● **AVAILABLE DATA**:
*****

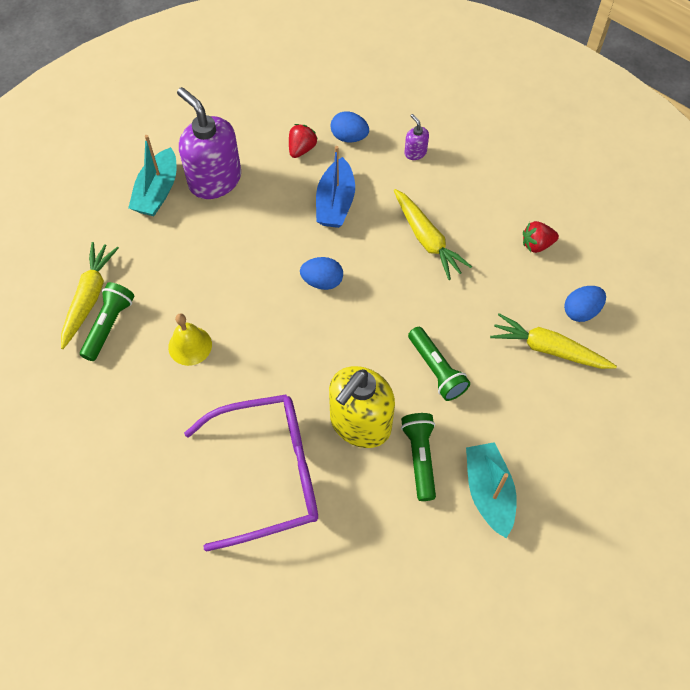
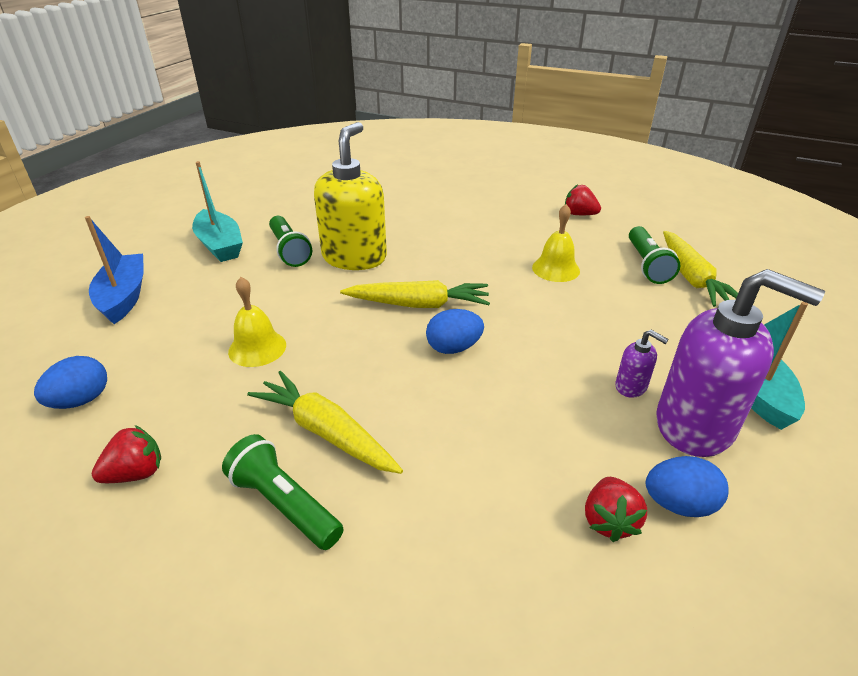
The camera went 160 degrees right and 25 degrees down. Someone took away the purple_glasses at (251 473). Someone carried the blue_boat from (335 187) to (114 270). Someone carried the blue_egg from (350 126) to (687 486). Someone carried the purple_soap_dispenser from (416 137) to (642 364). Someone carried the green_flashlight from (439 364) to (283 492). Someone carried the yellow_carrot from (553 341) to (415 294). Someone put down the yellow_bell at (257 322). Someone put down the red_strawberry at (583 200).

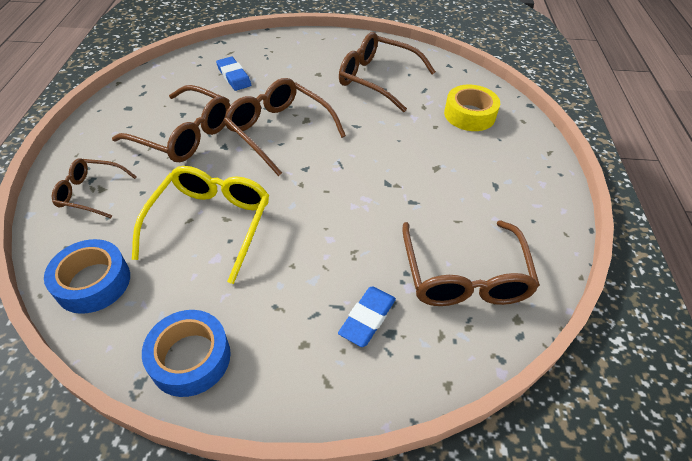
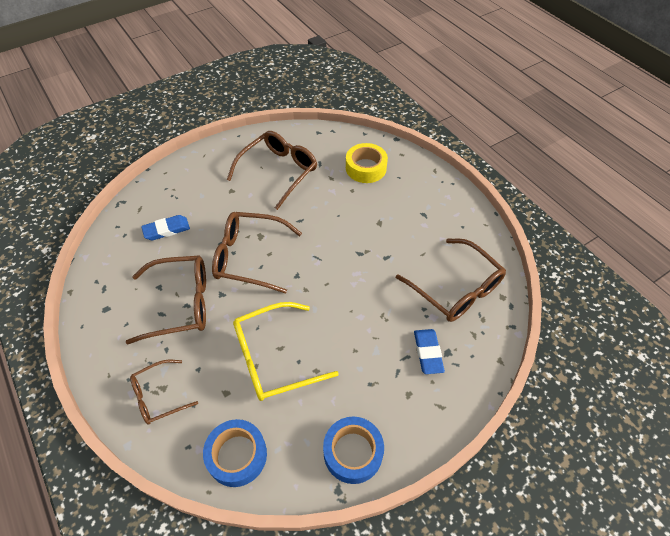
The camera went 35 degrees left and 5 degrees up. Someone rotated the yellow_glasses at (201 225) by 90 degrees counterclockwise. Someone rotated the blue_eraser at (233 74) by 45 degrees counterclockwise. Someone rotated the brown_glasses at (387 72) by 135 degrees clockwise.

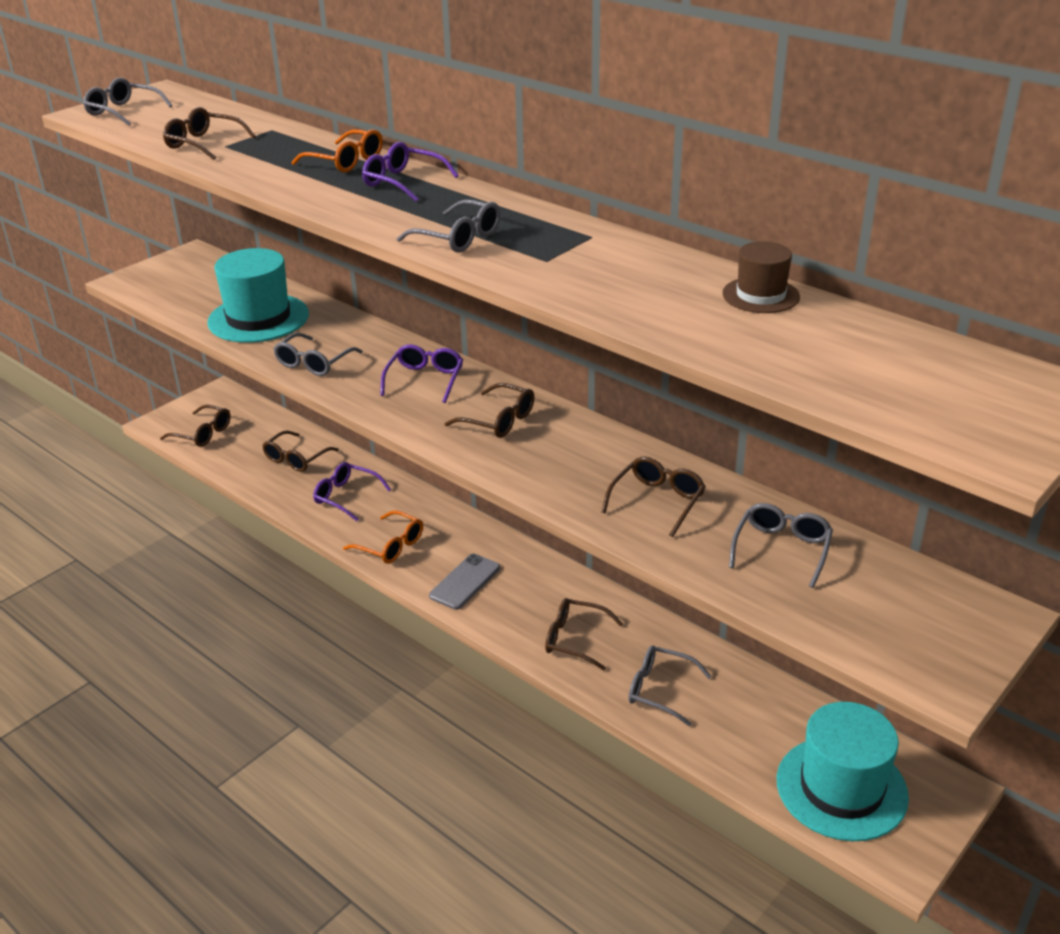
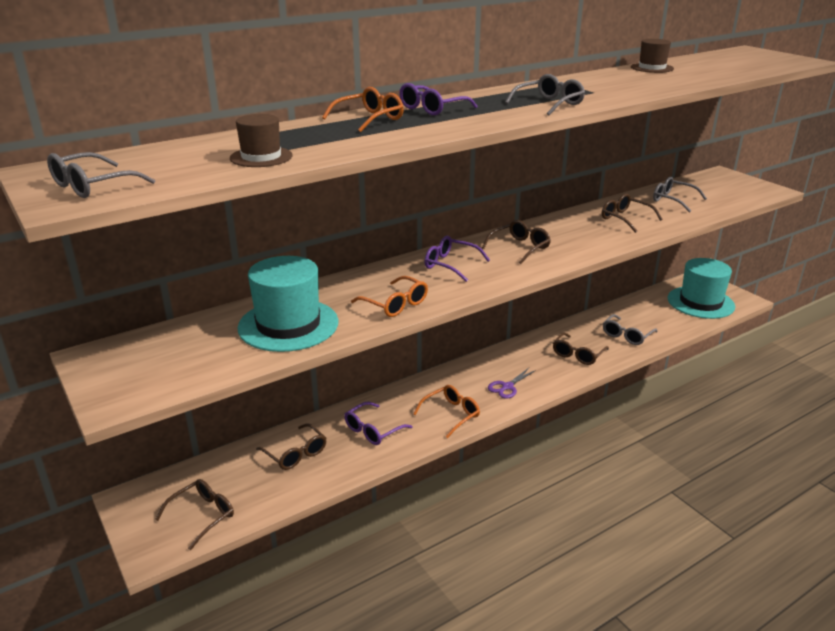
The camera went 75 degrees left and 5 degrees down. Someone swapped the brown_glasses at (209 133) for the brown_hat at (261 140). Someone repainted the grey_glasses at (317 354), which became the orange_glasses at (389 296). Someone swapped the grey_phone at (464 582) for the purple_scissors at (512 383).

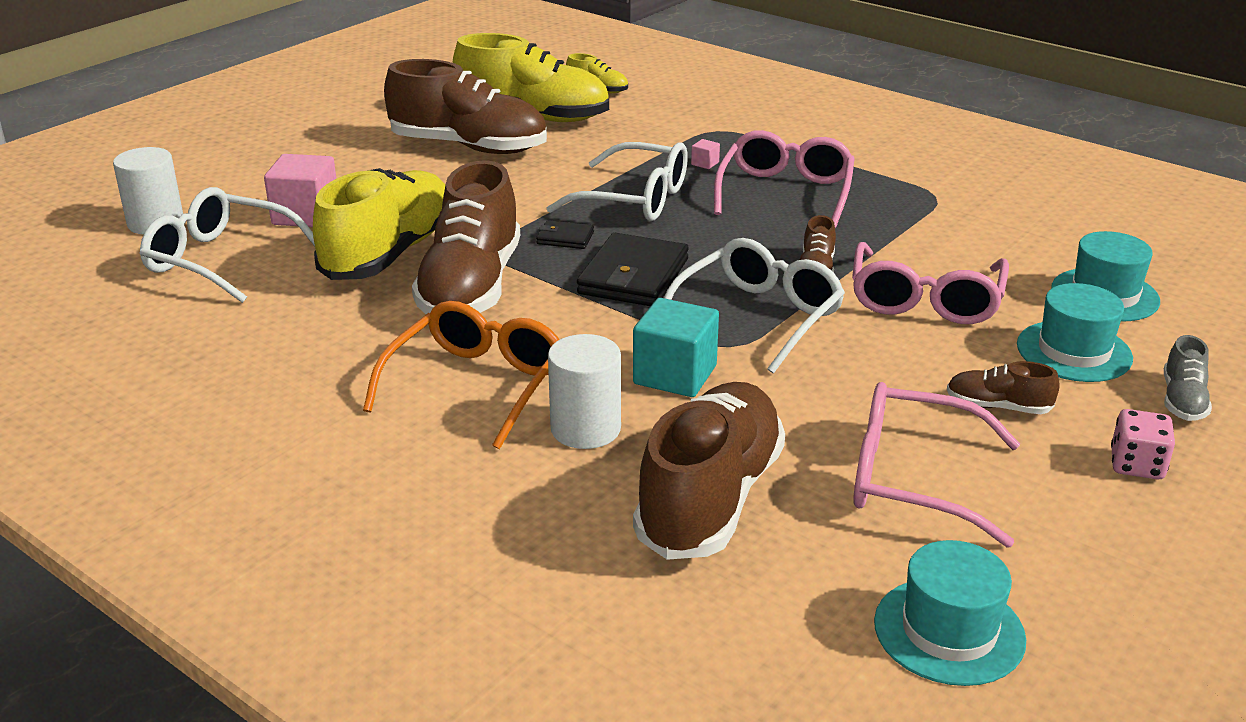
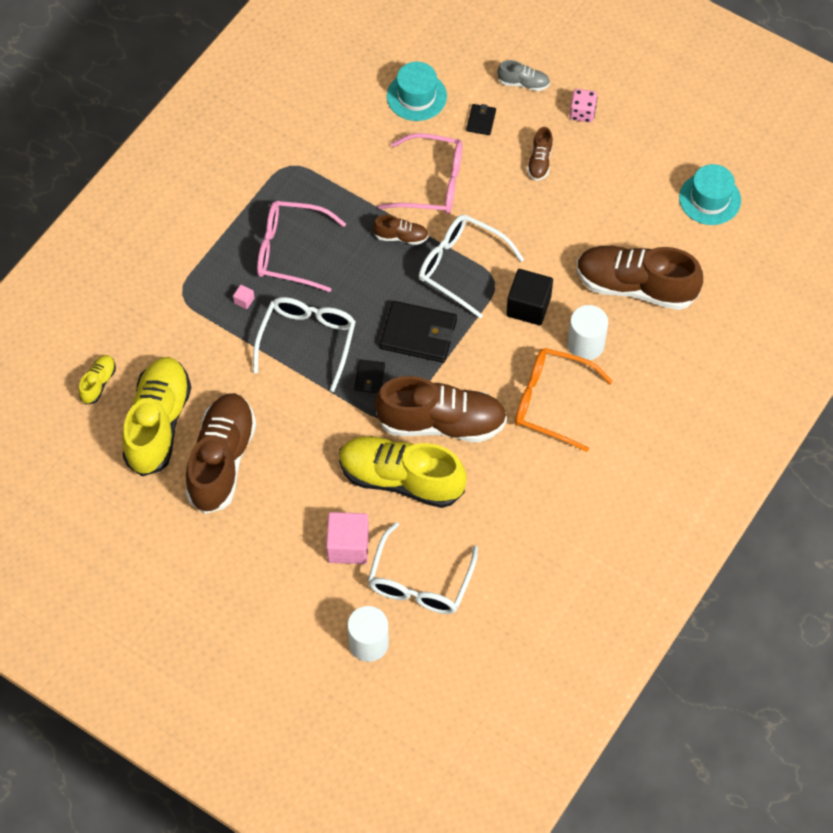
The camera went 95 degrees left and 30 degrees up. Someone repainted the turquoise_cube at (676 347), which became the black_cube at (529 297). Someone took away the pink_glasses at (936 465). Someone swapped the turquoise_hat at (1075 332) for the black_wallet at (481 119).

*****

● **EXERCISE AIM**:
Please give back exactly, and with no pictures, the lines from where the listing above begins through the line containing "The camera went 35".

● **RESPONSE BOX**:
The camera went 160 degrees right and 25 degrees down. Someone took away the purple_glasses at (251 473). Someone carried the blue_boat from (335 187) to (114 270). Someone carried the blue_egg from (350 126) to (687 486). Someone carried the purple_soap_dispenser from (416 137) to (642 364). Someone carried the green_flashlight from (439 364) to (283 492). Someone carried the yellow_carrot from (553 341) to (415 294). Someone put down the yellow_bell at (257 322). Someone put down the red_strawberry at (583 200).

The camera went 35 degrees left and 5 degrees up. Someone rotated the yellow_glasses at (201 225) by 90 degrees counterclockwise. Someone rotated the blue_eraser at (233 74) by 45 degrees counterclockwise. Someone rotated the brown_glasses at (387 72) by 135 degrees clockwise.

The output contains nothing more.